» The request
Render every line of the listing below as a JSON list of strings, one string per line, leaving out any blank lines.

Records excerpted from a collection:
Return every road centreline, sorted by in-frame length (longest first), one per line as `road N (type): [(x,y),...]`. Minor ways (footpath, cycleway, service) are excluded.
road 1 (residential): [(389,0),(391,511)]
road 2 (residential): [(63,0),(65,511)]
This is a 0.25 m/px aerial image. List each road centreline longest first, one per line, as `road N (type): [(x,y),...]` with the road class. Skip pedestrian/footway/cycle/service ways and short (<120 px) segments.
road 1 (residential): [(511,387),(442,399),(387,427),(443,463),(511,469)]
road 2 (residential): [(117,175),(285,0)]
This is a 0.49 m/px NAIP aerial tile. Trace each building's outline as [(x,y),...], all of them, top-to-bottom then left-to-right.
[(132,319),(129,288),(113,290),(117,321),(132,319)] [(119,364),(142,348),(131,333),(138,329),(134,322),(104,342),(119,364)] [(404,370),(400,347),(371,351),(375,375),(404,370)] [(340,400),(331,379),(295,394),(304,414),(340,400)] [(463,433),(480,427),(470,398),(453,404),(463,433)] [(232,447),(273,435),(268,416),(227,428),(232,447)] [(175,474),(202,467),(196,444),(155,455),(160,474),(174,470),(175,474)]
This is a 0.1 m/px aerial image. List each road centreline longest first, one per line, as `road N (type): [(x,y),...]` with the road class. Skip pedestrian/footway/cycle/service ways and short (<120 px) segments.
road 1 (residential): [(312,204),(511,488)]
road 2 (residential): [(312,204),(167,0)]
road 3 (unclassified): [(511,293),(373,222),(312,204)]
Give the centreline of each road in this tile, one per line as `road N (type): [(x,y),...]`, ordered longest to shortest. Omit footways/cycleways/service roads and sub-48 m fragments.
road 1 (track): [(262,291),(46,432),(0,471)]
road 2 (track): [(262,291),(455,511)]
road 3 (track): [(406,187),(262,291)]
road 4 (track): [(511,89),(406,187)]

» Result
[
  "Return every road centreline, sorted by in-frame length (longest first), one per line as `road N (type): [(x,y),...]`. Minor ways (footpath, cycleway, service) are excluded.",
  "road 1 (residential): [(389,0),(391,511)]",
  "road 2 (residential): [(63,0),(65,511)]",
  "This is a 0.25 m/px aerial image. List each road centreline longest first, one per line, as `road N (type): [(x,y),...]` with the road class. Skip pedestrian/footway/cycle/service ways and short (<120 px) segments.",
  "road 1 (residential): [(511,387),(442,399),(387,427),(443,463),(511,469)]",
  "road 2 (residential): [(117,175),(285,0)]",
  "This is a 0.49 m/px NAIP aerial tile. Trace each building's outline as [(x,y),...], all of them, top-to-bottom then left-to-right.",
  "[(132,319),(129,288),(113,290),(117,321),(132,319)] [(119,364),(142,348),(131,333),(138,329),(134,322),(104,342),(119,364)] [(404,370),(400,347),(371,351),(375,375),(404,370)] [(340,400),(331,379),(295,394),(304,414),(340,400)] [(463,433),(480,427),(470,398),(453,404),(463,433)] [(232,447),(273,435),(268,416),(227,428),(232,447)] [(175,474),(202,467),(196,444),(155,455),(160,474),(174,470),(175,474)]",
  "This is a 0.1 m/px aerial image. List each road centreline longest first, one per line, as `road N (type): [(x,y),...]` with the road class. Skip pedestrian/footway/cycle/service ways and short (<120 px) segments.",
  "road 1 (residential): [(312,204),(511,488)]",
  "road 2 (residential): [(312,204),(167,0)]",
  "road 3 (unclassified): [(511,293),(373,222),(312,204)]",
  "Give the centreline of each road in this tile, one per line as `road N (type): [(x,y),...]`, ordered longest to shortest. Omit footways/cycleways/service roads and sub-48 m fragments.",
  "road 1 (track): [(262,291),(46,432),(0,471)]",
  "road 2 (track): [(262,291),(455,511)]",
  "road 3 (track): [(406,187),(262,291)]",
  "road 4 (track): [(511,89),(406,187)]"
]